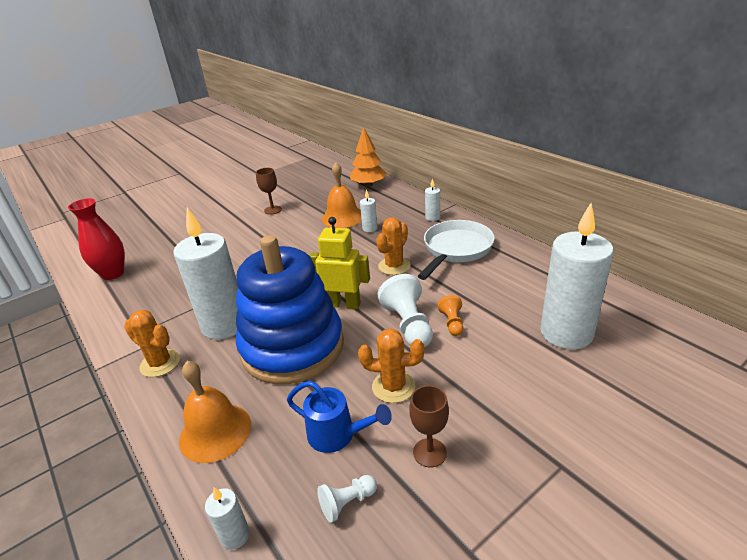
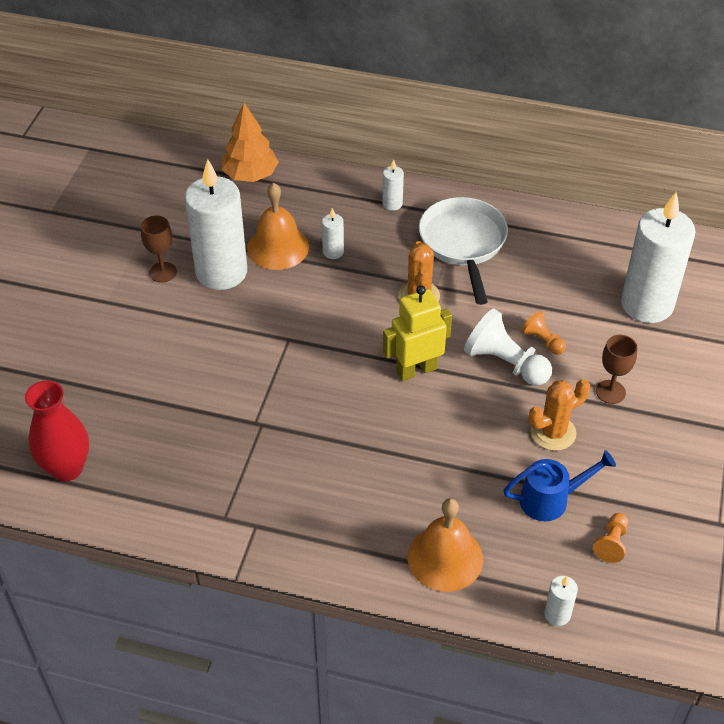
camera: 40 degrees left, 15 degrees up
(160, 363) = (301, 533): orange cactus -> none
(224, 325) = (315, 457): white candle -> white candle (221, 272)
(292, 347) = (418, 443): blue stacking toy -> none
(347, 502) = (611, 543): white pawn -> orange pawn
(429, 452) = (633, 472): brown goblet -> brown goblet (610, 392)

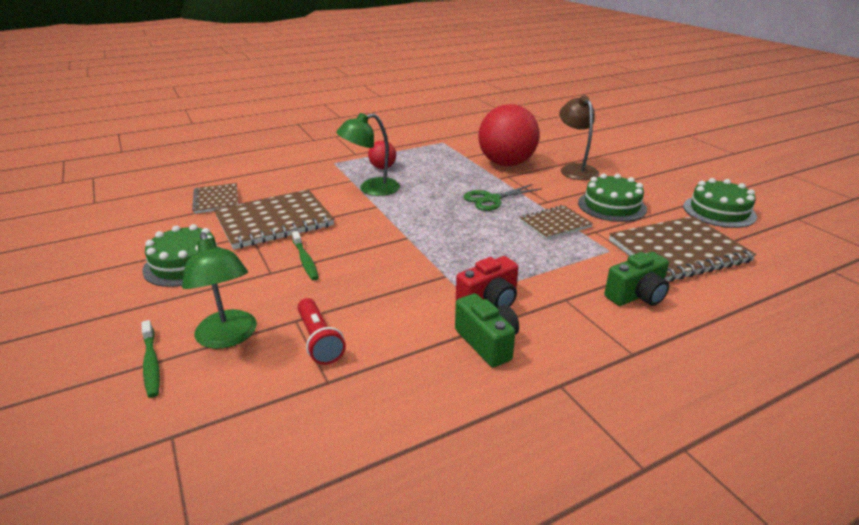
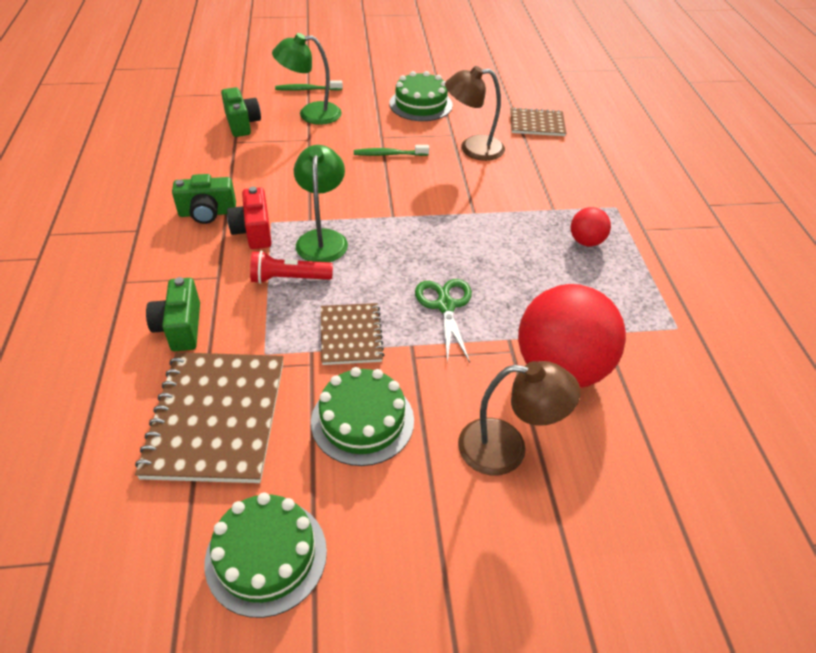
camera: 110 degrees right, 15 degrees up
(274, 221) = (472, 148): brown notebook -> brown lamp
(275, 394) = (242, 124): none -> green camera
(319, 340) = (278, 145): red flashlight -> red flashlight (289, 278)
(371, 189) = (522, 218): green lamp -> green lamp (322, 238)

_WHAT THIS TASK INVOLVES_. Without any of its pictures, the listing is to be repeated exactly as it stands.

_TASK OUTPUT_.
camera: 40 degrees left, 15 degrees up
(160, 363) = (301, 533): orange cactus -> none
(224, 325) = (315, 457): white candle -> white candle (221, 272)
(292, 347) = (418, 443): blue stacking toy -> none
(347, 502) = (611, 543): white pawn -> orange pawn
(429, 452) = (633, 472): brown goblet -> brown goblet (610, 392)

camera: 110 degrees right, 15 degrees up
(274, 221) = (472, 148): brown notebook -> brown lamp
(275, 394) = (242, 124): none -> green camera
(319, 340) = (278, 145): red flashlight -> red flashlight (289, 278)
(371, 189) = (522, 218): green lamp -> green lamp (322, 238)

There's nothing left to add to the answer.